= Exercise objective =
Output the line containing "purple cross: (50, 54) -> (102, 89), moved" and each line after it through the end of the data, exactly as written, with pictures left out.
▬▬▬
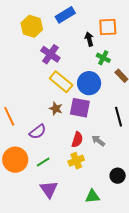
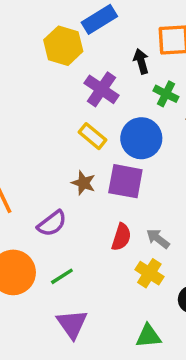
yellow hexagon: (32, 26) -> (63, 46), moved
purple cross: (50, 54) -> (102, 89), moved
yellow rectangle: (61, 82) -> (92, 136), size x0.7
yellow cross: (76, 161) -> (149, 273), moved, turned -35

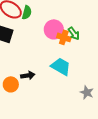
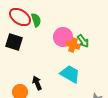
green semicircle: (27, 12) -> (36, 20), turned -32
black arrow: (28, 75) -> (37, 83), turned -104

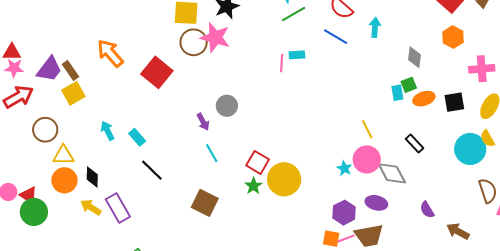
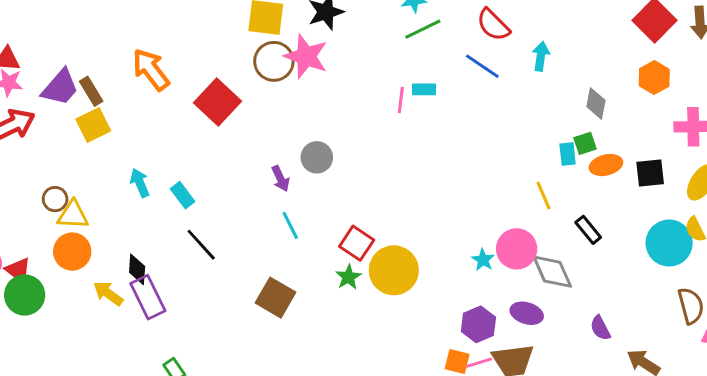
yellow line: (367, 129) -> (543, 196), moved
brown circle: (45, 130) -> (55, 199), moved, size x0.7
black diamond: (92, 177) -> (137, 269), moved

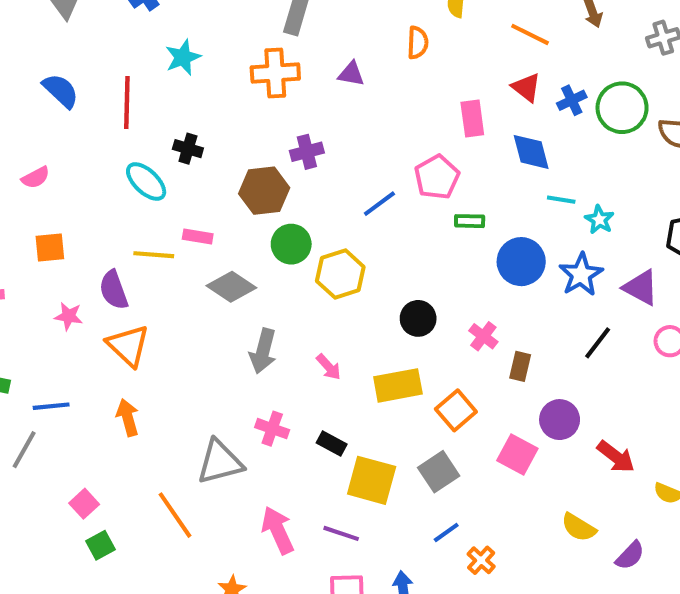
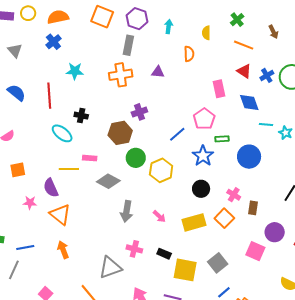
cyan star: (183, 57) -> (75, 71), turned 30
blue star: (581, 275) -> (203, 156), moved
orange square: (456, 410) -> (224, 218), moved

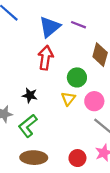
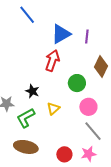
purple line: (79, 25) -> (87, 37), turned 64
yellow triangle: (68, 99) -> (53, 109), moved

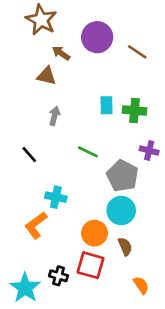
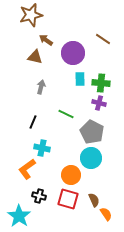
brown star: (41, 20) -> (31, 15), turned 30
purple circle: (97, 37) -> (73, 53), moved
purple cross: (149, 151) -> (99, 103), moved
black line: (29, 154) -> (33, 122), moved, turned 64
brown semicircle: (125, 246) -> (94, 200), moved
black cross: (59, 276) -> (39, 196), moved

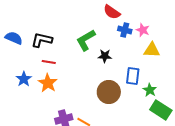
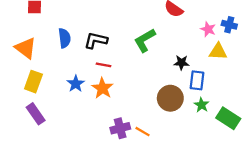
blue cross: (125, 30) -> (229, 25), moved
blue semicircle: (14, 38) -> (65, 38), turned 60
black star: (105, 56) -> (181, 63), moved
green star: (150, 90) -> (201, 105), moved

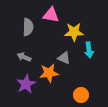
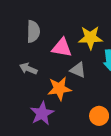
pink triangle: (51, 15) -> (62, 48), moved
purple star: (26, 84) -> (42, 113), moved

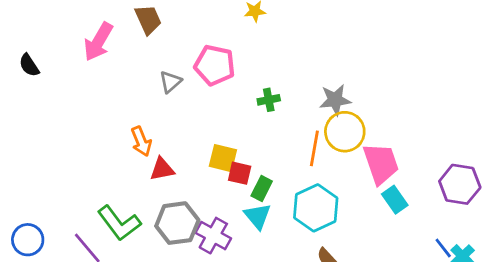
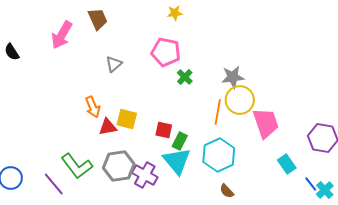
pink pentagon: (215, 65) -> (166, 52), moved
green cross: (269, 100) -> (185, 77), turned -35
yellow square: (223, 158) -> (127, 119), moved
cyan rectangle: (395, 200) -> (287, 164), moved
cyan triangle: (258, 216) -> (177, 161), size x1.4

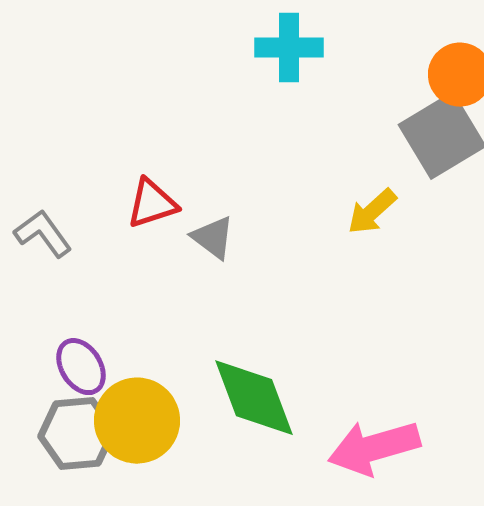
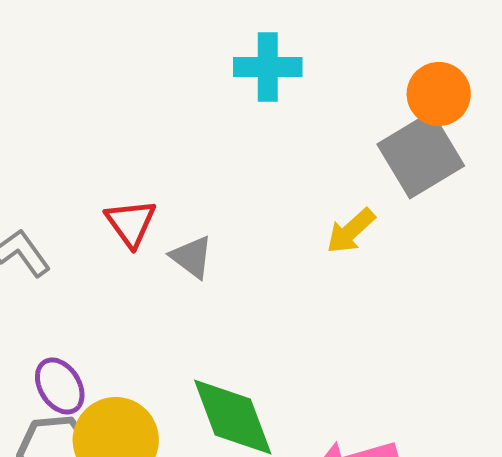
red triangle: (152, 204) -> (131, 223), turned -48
▬▬▬
= Exercise solution =
purple cross: (50, 54) -> (102, 89), moved
yellow rectangle: (61, 82) -> (92, 136), size x0.7
yellow cross: (76, 161) -> (149, 273), moved, turned -35

green semicircle: (27, 12) -> (36, 20), turned -32
black arrow: (28, 75) -> (37, 83), turned -104

yellow line: (367, 129) -> (543, 196), moved
brown circle: (45, 130) -> (55, 199), moved, size x0.7
black diamond: (92, 177) -> (137, 269), moved

cyan star: (183, 57) -> (75, 71), turned 30
blue star: (581, 275) -> (203, 156), moved
orange square: (456, 410) -> (224, 218), moved

purple line: (79, 25) -> (87, 37), turned 64
yellow triangle: (68, 99) -> (53, 109), moved

brown star: (41, 20) -> (31, 15), turned 30
purple circle: (97, 37) -> (73, 53), moved
purple cross: (149, 151) -> (99, 103), moved
black line: (29, 154) -> (33, 122), moved, turned 64
brown semicircle: (125, 246) -> (94, 200), moved
black cross: (59, 276) -> (39, 196), moved

blue cross: (125, 30) -> (229, 25), moved
blue semicircle: (14, 38) -> (65, 38), turned 60
black star: (105, 56) -> (181, 63), moved
green star: (150, 90) -> (201, 105), moved

pink triangle: (51, 15) -> (62, 48), moved
purple star: (26, 84) -> (42, 113), moved

pink pentagon: (215, 65) -> (166, 52), moved
green cross: (269, 100) -> (185, 77), turned -35
yellow square: (223, 158) -> (127, 119), moved
cyan rectangle: (395, 200) -> (287, 164), moved
cyan triangle: (258, 216) -> (177, 161), size x1.4

red triangle: (152, 204) -> (131, 223), turned -48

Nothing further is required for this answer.